▶ **WHAT TO DO**
What you give back should be exactly the opening lines of the data, ending with the line that contains "black round brick C1:D2" and including it.

[Stored dataset items]
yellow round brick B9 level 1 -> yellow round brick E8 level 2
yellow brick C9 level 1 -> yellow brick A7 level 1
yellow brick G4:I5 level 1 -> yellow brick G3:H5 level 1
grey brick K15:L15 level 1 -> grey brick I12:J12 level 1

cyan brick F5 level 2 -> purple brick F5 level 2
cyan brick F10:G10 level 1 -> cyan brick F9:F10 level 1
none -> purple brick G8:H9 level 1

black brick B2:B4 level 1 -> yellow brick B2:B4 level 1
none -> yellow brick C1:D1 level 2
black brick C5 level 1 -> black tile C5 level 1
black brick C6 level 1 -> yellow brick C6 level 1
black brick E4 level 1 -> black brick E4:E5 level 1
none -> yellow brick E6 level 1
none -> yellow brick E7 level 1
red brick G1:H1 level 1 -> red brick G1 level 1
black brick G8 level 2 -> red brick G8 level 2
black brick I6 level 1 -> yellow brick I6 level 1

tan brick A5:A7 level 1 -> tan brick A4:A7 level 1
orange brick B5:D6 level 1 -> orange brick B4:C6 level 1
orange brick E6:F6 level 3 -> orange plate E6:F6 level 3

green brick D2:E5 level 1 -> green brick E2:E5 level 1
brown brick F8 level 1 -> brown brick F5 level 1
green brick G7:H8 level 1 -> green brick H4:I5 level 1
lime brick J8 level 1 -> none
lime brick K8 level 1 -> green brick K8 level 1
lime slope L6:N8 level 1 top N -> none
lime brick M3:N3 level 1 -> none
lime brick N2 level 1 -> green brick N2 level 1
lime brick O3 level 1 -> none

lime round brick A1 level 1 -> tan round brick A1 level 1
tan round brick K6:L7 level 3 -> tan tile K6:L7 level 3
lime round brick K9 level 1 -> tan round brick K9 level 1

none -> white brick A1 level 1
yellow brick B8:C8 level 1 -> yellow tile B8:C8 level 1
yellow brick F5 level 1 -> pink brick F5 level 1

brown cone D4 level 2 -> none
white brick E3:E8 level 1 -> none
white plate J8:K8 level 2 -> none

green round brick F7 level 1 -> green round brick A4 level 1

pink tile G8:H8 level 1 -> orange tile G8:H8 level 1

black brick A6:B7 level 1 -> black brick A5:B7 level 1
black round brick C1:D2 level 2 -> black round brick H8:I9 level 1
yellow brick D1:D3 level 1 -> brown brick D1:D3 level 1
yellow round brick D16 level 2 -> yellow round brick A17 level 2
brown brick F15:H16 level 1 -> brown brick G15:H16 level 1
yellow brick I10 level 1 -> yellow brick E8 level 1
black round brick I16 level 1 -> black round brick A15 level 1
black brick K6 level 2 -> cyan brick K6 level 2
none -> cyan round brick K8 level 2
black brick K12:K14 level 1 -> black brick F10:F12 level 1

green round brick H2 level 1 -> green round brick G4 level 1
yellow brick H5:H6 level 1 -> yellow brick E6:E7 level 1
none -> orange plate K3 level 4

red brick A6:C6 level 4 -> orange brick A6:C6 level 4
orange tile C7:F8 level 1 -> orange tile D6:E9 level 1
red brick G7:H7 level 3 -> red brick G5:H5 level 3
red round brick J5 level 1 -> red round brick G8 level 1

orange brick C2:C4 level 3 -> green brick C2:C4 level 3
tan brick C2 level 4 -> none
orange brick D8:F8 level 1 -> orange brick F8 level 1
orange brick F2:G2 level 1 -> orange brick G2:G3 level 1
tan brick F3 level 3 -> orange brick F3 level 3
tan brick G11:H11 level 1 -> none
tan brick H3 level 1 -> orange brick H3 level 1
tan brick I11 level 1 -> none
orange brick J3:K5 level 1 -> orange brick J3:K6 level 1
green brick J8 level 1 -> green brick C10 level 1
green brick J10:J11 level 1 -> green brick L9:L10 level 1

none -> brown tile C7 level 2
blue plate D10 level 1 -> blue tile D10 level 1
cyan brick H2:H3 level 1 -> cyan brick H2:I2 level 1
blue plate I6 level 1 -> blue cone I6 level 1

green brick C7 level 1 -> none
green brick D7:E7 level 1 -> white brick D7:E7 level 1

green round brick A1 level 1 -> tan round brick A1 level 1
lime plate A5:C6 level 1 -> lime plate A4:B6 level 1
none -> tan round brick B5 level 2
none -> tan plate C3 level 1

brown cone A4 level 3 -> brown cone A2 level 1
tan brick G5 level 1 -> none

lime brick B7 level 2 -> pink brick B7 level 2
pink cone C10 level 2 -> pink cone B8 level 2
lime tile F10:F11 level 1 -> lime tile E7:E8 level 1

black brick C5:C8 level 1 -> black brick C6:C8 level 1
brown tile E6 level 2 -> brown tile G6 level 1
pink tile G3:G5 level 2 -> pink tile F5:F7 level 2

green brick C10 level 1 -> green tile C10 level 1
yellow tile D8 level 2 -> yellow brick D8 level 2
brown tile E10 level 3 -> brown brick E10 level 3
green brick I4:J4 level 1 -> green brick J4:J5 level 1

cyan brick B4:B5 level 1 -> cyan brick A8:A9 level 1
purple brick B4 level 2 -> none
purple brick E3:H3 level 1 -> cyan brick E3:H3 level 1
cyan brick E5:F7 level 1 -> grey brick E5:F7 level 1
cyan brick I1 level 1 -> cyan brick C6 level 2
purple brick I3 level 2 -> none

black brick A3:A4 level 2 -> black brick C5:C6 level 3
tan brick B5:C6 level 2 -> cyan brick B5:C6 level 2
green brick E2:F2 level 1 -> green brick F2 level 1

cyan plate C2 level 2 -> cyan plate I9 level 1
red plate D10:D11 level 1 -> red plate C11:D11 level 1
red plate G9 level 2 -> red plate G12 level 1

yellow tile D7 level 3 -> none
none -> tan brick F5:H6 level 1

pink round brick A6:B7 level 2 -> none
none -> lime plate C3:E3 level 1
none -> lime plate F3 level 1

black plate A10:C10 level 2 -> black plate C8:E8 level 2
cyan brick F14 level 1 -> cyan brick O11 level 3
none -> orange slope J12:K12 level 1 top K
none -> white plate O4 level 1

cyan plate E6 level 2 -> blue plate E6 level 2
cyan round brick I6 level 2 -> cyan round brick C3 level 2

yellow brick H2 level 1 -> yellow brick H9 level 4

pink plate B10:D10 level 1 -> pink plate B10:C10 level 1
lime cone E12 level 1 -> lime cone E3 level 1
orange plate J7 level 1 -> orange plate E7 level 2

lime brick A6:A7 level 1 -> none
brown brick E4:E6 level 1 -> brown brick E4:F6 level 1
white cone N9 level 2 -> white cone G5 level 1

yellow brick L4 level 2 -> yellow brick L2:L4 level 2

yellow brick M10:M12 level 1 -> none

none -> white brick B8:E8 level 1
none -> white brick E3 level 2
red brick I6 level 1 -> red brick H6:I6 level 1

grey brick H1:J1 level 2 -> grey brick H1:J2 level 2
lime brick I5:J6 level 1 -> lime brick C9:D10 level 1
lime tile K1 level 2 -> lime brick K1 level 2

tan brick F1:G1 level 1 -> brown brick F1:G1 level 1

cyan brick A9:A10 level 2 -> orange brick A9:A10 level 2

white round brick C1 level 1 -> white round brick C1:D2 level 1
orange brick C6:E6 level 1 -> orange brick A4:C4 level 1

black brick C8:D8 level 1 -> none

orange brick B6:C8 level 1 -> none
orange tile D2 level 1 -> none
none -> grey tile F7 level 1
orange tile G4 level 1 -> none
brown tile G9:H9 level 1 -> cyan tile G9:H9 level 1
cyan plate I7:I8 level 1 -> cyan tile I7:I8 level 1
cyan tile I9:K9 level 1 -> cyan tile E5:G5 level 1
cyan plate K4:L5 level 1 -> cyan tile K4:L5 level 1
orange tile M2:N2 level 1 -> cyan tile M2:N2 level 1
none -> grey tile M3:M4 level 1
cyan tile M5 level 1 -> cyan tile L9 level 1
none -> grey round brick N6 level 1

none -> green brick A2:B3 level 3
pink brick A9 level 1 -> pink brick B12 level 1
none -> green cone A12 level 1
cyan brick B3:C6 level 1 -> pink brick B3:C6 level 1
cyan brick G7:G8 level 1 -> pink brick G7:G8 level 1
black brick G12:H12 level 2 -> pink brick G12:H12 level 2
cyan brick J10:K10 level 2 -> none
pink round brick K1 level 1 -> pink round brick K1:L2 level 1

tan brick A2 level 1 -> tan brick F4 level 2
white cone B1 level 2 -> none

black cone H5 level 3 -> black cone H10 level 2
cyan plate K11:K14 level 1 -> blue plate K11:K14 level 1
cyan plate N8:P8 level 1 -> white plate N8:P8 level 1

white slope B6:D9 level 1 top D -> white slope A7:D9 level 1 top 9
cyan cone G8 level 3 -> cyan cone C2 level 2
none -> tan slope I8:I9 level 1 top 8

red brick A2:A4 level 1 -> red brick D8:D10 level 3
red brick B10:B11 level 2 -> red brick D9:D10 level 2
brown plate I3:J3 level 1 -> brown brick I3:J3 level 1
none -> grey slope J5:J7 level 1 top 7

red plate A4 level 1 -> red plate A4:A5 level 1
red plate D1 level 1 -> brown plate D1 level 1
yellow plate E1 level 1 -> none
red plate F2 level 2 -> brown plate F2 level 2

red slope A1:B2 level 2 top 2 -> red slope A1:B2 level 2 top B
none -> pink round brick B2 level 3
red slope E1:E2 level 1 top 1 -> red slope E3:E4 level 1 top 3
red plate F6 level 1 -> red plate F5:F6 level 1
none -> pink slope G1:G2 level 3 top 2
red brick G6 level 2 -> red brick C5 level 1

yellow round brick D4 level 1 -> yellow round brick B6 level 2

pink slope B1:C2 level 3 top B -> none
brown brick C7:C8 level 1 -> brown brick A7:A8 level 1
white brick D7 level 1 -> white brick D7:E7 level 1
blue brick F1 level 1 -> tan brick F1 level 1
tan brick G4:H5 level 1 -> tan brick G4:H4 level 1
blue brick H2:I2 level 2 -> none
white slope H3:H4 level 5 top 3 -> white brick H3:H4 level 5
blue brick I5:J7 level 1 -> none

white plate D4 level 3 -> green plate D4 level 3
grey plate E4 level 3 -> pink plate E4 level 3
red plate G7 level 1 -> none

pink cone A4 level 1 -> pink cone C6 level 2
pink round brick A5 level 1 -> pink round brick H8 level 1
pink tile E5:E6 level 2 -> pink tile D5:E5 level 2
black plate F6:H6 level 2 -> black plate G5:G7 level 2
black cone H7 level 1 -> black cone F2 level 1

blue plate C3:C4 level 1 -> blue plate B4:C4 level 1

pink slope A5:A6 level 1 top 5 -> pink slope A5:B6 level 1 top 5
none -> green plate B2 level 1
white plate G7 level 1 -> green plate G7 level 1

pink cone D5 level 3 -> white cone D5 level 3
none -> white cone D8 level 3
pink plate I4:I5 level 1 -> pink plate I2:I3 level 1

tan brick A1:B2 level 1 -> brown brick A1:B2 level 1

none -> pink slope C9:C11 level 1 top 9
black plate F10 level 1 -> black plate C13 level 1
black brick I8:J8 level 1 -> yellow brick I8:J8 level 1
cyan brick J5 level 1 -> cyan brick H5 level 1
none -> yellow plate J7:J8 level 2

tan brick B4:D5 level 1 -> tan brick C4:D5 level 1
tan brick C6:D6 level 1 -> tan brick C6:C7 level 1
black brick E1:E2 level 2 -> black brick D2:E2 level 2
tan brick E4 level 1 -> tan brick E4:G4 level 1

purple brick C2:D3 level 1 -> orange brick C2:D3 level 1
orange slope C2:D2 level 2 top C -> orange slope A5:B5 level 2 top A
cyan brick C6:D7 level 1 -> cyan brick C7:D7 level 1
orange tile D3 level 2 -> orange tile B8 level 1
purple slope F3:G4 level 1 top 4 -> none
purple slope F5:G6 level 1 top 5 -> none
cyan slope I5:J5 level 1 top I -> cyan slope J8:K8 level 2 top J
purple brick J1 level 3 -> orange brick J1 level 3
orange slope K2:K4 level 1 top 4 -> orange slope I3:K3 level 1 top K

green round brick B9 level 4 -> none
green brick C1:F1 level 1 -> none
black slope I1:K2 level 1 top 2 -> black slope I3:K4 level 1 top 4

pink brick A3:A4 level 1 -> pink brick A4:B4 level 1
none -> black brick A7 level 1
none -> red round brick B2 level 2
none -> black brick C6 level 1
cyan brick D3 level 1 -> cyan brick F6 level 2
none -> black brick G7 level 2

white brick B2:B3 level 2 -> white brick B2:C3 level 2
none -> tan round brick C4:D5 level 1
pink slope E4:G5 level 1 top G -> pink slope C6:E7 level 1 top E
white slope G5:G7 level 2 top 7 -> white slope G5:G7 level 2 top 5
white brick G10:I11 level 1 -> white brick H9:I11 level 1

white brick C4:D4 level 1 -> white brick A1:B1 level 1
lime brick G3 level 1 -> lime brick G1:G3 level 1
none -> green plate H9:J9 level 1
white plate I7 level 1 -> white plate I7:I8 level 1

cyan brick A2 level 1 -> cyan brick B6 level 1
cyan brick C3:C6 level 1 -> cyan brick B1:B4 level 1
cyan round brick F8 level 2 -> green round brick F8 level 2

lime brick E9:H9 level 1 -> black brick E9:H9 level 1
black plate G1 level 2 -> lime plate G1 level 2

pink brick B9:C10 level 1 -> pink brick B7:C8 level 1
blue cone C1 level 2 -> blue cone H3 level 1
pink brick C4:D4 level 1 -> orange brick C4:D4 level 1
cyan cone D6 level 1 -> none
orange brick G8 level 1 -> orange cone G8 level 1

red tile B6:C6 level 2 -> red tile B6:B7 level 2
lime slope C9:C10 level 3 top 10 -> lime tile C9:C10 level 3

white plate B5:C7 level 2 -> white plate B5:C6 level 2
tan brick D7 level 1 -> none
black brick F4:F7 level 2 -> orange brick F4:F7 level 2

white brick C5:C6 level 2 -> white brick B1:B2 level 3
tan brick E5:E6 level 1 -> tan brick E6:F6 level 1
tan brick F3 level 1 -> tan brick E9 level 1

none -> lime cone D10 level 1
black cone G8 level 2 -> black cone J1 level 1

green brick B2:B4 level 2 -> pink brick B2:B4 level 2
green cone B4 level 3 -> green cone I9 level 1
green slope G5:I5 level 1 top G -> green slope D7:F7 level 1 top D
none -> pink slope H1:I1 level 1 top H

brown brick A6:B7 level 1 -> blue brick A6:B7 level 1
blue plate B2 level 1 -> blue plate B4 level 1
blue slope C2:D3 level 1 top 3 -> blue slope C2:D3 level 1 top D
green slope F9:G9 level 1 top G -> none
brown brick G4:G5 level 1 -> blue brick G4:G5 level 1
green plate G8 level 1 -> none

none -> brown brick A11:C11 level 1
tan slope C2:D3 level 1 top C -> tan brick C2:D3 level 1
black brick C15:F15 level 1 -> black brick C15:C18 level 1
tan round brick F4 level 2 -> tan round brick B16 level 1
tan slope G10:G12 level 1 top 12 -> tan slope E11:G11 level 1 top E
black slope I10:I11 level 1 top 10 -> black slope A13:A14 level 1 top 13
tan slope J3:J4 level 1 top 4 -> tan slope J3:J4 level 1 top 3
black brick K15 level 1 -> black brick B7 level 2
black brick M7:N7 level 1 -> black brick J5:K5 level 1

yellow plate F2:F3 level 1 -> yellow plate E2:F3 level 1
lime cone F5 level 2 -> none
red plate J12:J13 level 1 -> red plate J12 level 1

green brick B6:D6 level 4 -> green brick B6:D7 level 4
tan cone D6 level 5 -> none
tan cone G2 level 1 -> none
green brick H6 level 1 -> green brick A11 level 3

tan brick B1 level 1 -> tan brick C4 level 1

▶ **SOLUTION BELOW**
yellow round brick B9 level 1 -> yellow round brick E8 level 2
yellow brick C9 level 1 -> yellow brick A7 level 1
yellow brick G4:I5 level 1 -> yellow brick G3:H5 level 1
grey brick K15:L15 level 1 -> grey brick I12:J12 level 1

cyan brick F5 level 2 -> purple brick F5 level 2
cyan brick F10:G10 level 1 -> cyan brick F9:F10 level 1
none -> purple brick G8:H9 level 1

black brick B2:B4 level 1 -> yellow brick B2:B4 level 1
none -> yellow brick C1:D1 level 2
black brick C5 level 1 -> black tile C5 level 1
black brick C6 level 1 -> yellow brick C6 level 1
black brick E4 level 1 -> black brick E4:E5 level 1
none -> yellow brick E6 level 1
none -> yellow brick E7 level 1
red brick G1:H1 level 1 -> red brick G1 level 1
black brick G8 level 2 -> red brick G8 level 2
black brick I6 level 1 -> yellow brick I6 level 1

tan brick A5:A7 level 1 -> tan brick A4:A7 level 1
orange brick B5:D6 level 1 -> orange brick B4:C6 level 1
orange brick E6:F6 level 3 -> orange plate E6:F6 level 3

green brick D2:E5 level 1 -> green brick E2:E5 level 1
brown brick F8 level 1 -> brown brick F5 level 1
green brick G7:H8 level 1 -> green brick H4:I5 level 1
lime brick J8 level 1 -> none
lime brick K8 level 1 -> green brick K8 level 1
lime slope L6:N8 level 1 top N -> none
lime brick M3:N3 level 1 -> none
lime brick N2 level 1 -> green brick N2 level 1
lime brick O3 level 1 -> none

lime round brick A1 level 1 -> tan round brick A1 level 1
tan round brick K6:L7 level 3 -> tan tile K6:L7 level 3
lime round brick K9 level 1 -> tan round brick K9 level 1

none -> white brick A1 level 1
yellow brick B8:C8 level 1 -> yellow tile B8:C8 level 1
yellow brick F5 level 1 -> pink brick F5 level 1

brown cone D4 level 2 -> none
white brick E3:E8 level 1 -> none
white plate J8:K8 level 2 -> none

green round brick F7 level 1 -> green round brick A4 level 1

pink tile G8:H8 level 1 -> orange tile G8:H8 level 1

black brick A6:B7 level 1 -> black brick A5:B7 level 1
black round brick C1:D2 level 2 -> black round brick H8:I9 level 1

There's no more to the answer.